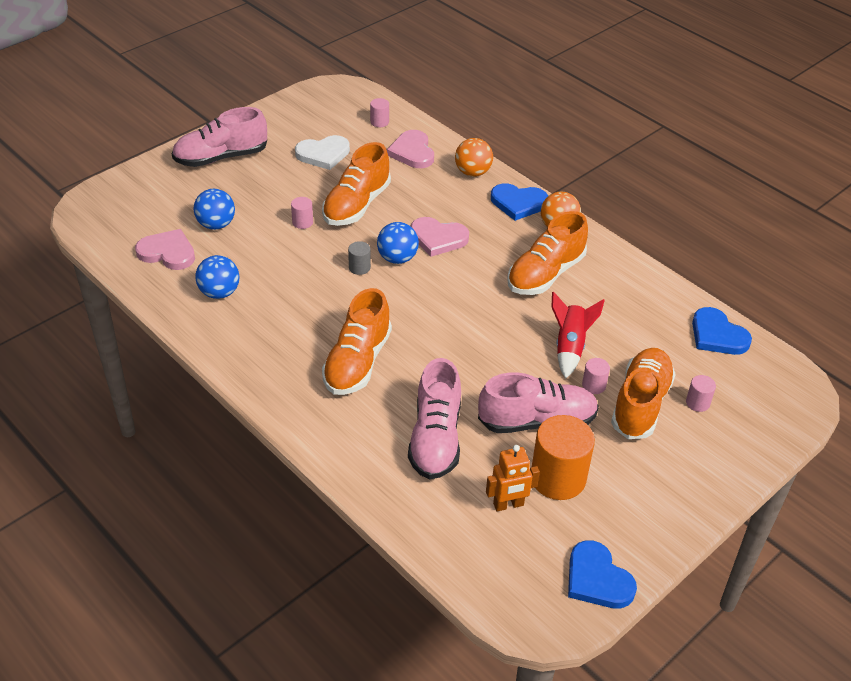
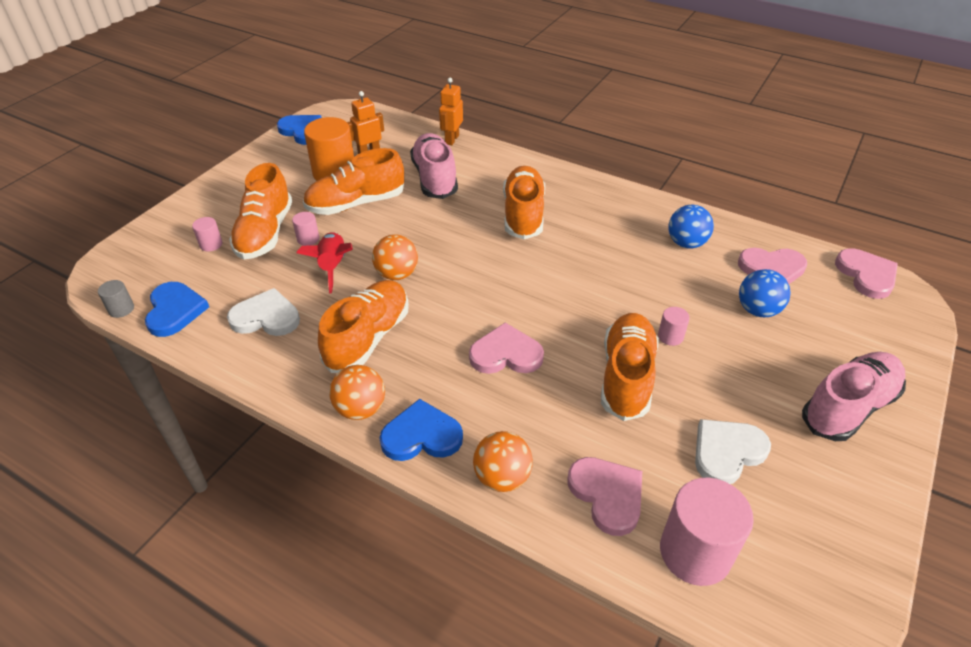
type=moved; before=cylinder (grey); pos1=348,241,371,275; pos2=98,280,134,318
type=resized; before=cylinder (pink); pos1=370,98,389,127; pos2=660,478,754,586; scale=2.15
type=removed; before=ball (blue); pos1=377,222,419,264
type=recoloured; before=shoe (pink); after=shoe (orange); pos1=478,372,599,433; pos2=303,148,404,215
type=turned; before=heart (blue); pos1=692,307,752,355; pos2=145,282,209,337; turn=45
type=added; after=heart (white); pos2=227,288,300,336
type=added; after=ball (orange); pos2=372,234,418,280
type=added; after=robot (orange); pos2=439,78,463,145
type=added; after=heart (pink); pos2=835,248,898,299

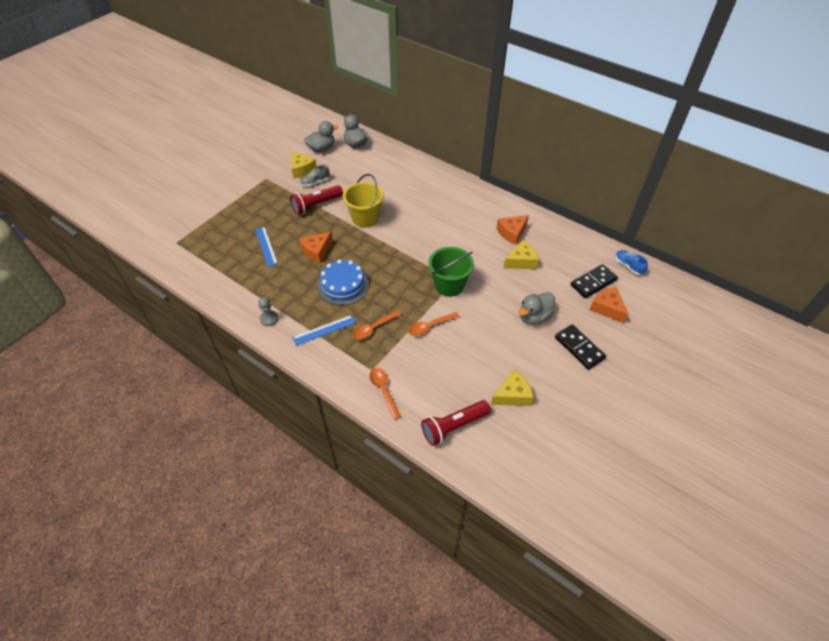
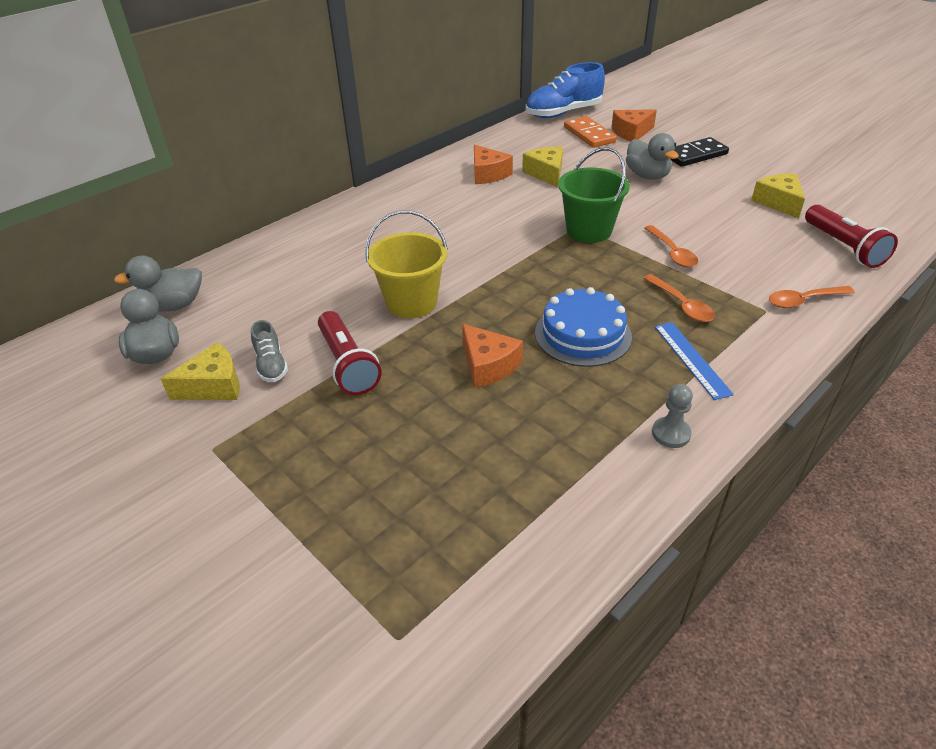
type=removed; before=ruler (blue); pos1=255,227,278,267
type=recoloured; before=domino (black); after=domino (orange); pos1=571,264,618,298; pos2=564,116,617,148
type=resized; before=shoe (blue); pos1=615,250,648,275; pos2=526,62,605,118; scale=1.98

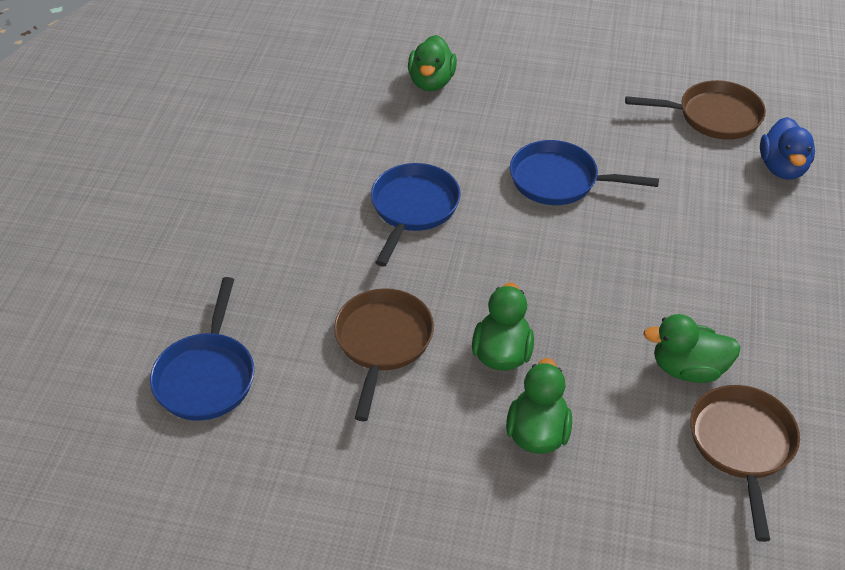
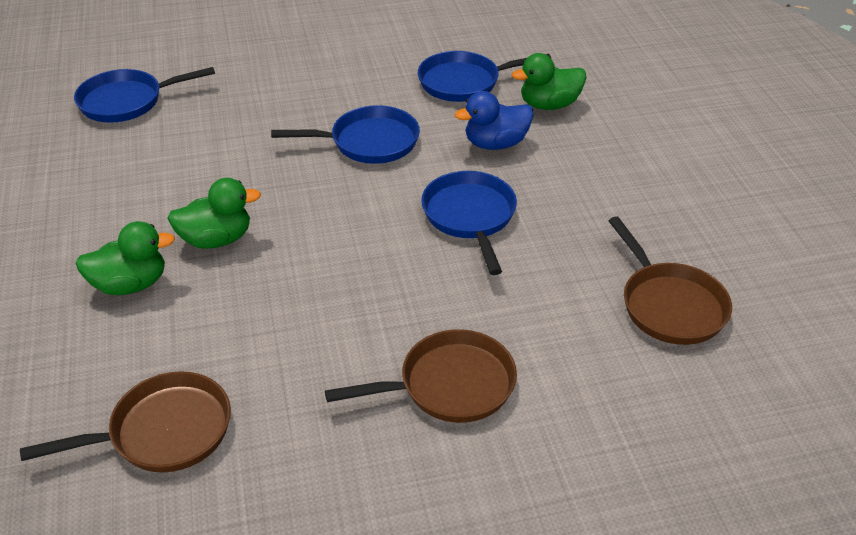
type=moved; before=pan (brown); pos1=334,288,434,421; pos2=325,329,517,423
type=removed; before=duck (green); pos1=643,314,741,383
type=moved; before=duck (blue); pos1=760,117,815,180; pos2=455,91,534,150
type=added; after=pan (blue); pos2=418,51,551,102

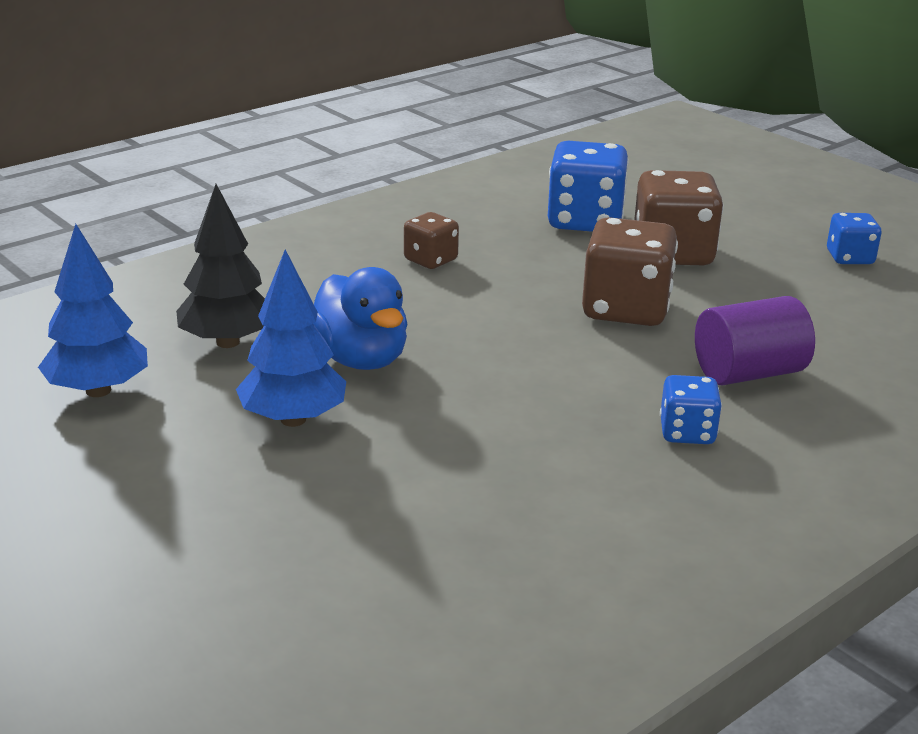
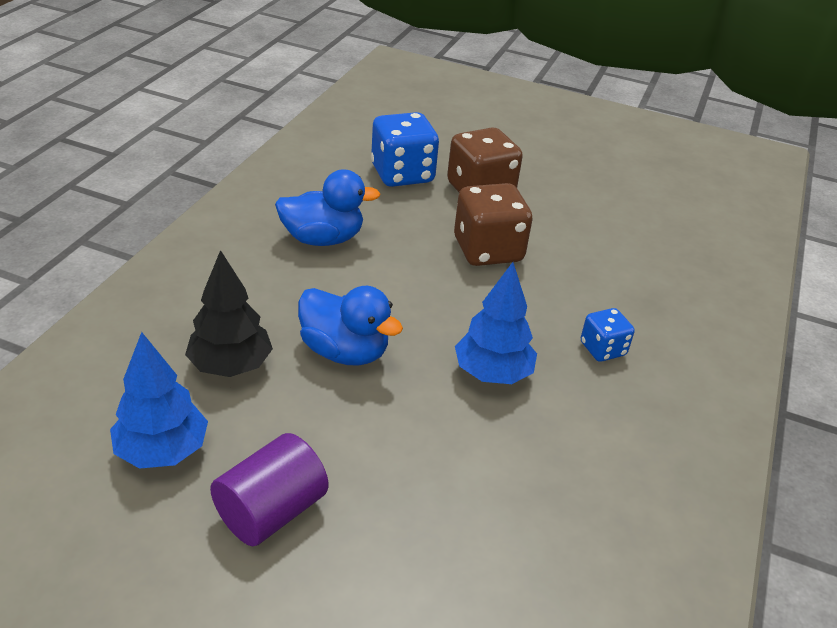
type=moved; before=tree (blue); pos1=236,250,346,427; pos2=455,262,537,384
type=replaced; before=dice (brown); after=duck (blue); pos1=404,212,459,269; pos2=275,169,380,246
type=moved; before=cylinder (purple); pos1=695,296,815,385; pos2=210,433,329,546
type=removed; before=dice (blue); pos1=827,213,882,264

* Action item: Find "type=moved; before=tree (blue);" in the data above, then repeat that line and all lines after it exactly, ending with the final line.

* The answer:
type=moved; before=tree (blue); pos1=236,250,346,427; pos2=455,262,537,384
type=replaced; before=dice (brown); after=duck (blue); pos1=404,212,459,269; pos2=275,169,380,246
type=moved; before=cylinder (purple); pos1=695,296,815,385; pos2=210,433,329,546
type=removed; before=dice (blue); pos1=827,213,882,264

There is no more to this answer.